* Start Supplied data *
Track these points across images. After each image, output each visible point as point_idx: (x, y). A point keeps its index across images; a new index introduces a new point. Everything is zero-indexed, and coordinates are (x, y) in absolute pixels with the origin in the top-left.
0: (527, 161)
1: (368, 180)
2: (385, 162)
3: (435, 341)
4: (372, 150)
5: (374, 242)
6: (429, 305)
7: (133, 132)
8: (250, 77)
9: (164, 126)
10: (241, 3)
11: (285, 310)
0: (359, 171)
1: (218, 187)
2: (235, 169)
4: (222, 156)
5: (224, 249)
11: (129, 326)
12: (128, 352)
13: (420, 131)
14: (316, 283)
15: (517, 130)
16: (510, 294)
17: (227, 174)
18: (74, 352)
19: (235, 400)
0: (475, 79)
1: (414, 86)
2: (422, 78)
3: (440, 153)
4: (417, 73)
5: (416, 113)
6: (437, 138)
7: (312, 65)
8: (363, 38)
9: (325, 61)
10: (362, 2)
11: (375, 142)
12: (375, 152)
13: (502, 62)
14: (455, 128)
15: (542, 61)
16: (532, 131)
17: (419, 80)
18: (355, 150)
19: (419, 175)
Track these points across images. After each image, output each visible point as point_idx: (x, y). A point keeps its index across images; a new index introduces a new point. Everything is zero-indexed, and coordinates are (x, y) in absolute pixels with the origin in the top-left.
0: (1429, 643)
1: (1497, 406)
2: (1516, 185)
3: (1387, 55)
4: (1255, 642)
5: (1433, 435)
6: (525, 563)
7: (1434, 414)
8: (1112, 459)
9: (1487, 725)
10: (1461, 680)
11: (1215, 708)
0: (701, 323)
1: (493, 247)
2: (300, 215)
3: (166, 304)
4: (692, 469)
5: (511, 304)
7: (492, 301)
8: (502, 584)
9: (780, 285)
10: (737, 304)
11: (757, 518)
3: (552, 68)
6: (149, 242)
* End Supplied data *
- [Your instructions]: Return every line of the records above word for word, in the same order.

- [Solution to this problem]:
Track these points across images. After each image, output each visible point as point_idx: (x, y). A point keeps its index across images; a new index introduces a new point. Everything is zero-indexed, and coordinates are (x, y) in absolute pixels with the origin in the top-left.
0: (527, 161)
1: (368, 180)
2: (385, 162)
3: (435, 341)
4: (372, 150)
5: (374, 242)
6: (429, 305)
7: (133, 132)
8: (250, 77)
9: (164, 126)
10: (241, 3)
11: (285, 310)
0: (359, 171)
1: (218, 187)
2: (235, 169)
4: (222, 156)
5: (224, 249)
11: (129, 326)
12: (128, 352)
13: (420, 131)
14: (316, 283)
15: (517, 130)
16: (510, 294)
17: (227, 174)
18: (74, 352)
19: (235, 400)
0: (475, 79)
1: (414, 86)
2: (422, 78)
3: (440, 153)
4: (417, 73)
5: (416, 113)
6: (437, 138)
7: (312, 65)
8: (363, 38)
9: (325, 61)
10: (362, 2)
11: (375, 142)
12: (375, 152)
13: (502, 62)
14: (455, 128)
15: (542, 61)
16: (532, 131)
17: (419, 80)
18: (355, 150)
19: (419, 175)
Track these points across images. After each image, output each visible point as point_idx: (x, y). A point keeps its index across images; a new index introduces a new point. Everything is zero-indexed, and coordinates are (x, y) in absolute pixels with the origin in the top-left.
0: (1429, 643)
1: (1497, 406)
2: (1516, 185)
3: (1387, 55)
4: (1255, 642)
5: (1433, 435)
6: (525, 563)
7: (1434, 414)
8: (1112, 459)
9: (1487, 725)
10: (1461, 680)
11: (1215, 708)
0: (701, 323)
1: (493, 247)
2: (300, 215)
3: (166, 304)
4: (692, 469)
5: (511, 304)
7: (492, 301)
8: (502, 584)
9: (780, 285)
10: (737, 304)
11: (757, 518)
3: (552, 68)
6: (149, 242)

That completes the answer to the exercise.